A single count is required: the lines of the data below in which the word "brick" occurs.

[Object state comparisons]
○ ○ ○ ○ ○ ○ ○
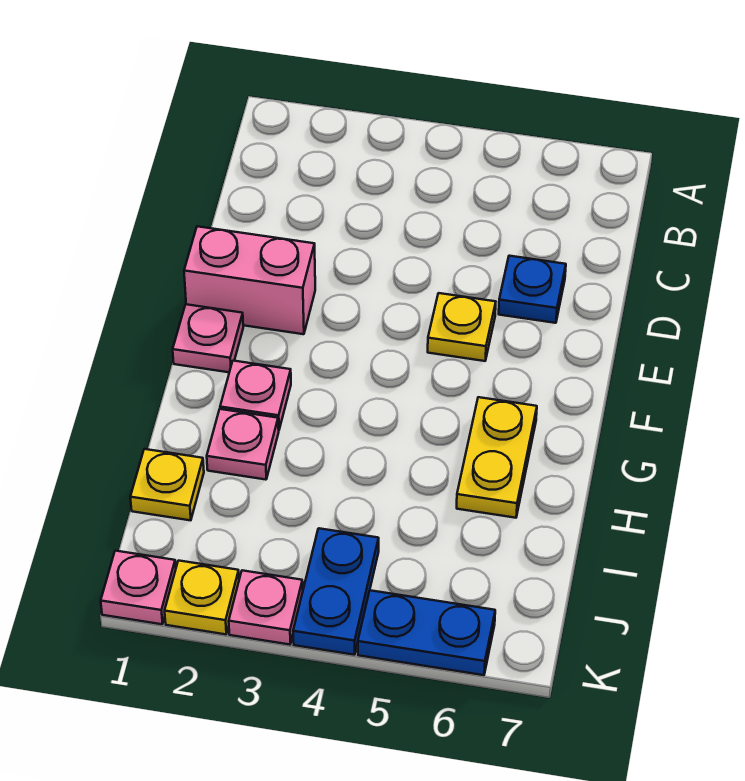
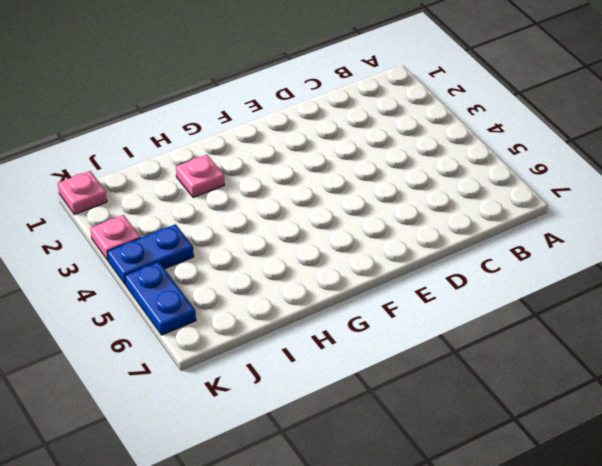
none -> blue plate D6 level 1
none -> pink brick E1:E2 level 1
none -> yellow plate E5 level 1

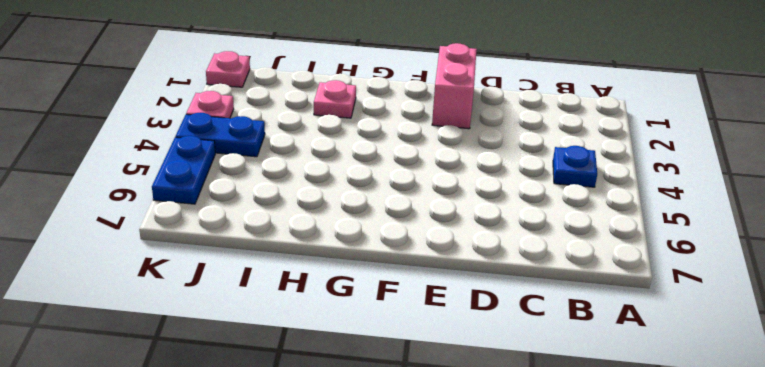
blue plate B4 level 1 -> blue plate D6 level 1
none -> yellow plate E5 level 1
none -> pink plate F1 level 1
none -> pink plate G2 level 1

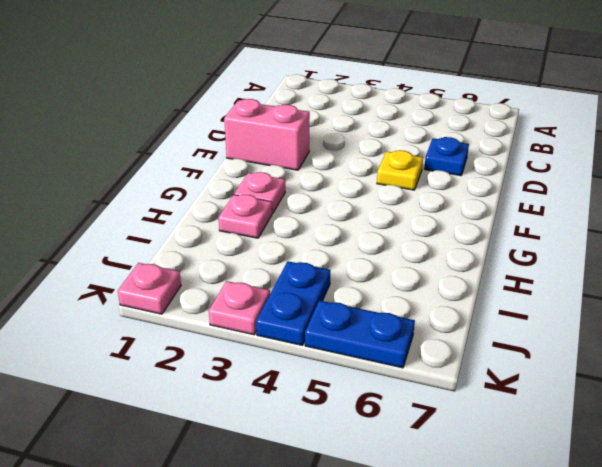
none -> pink plate F1 level 1
none -> yellow plate G6:H6 level 1
none -> yellow plate I1 level 1

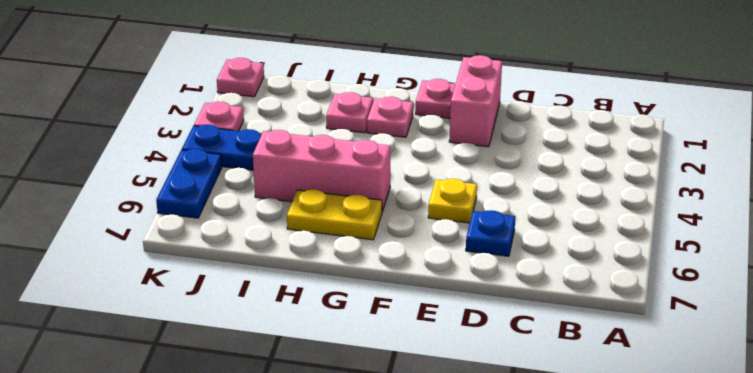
pink brick G5:I5 level 1 -> none
none -> yellow plate I1 level 1
none -> yellow plate K2 level 1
○ ○ ○ ○ ○ ○ ○
_OUTPUT OF THE TASK_:
2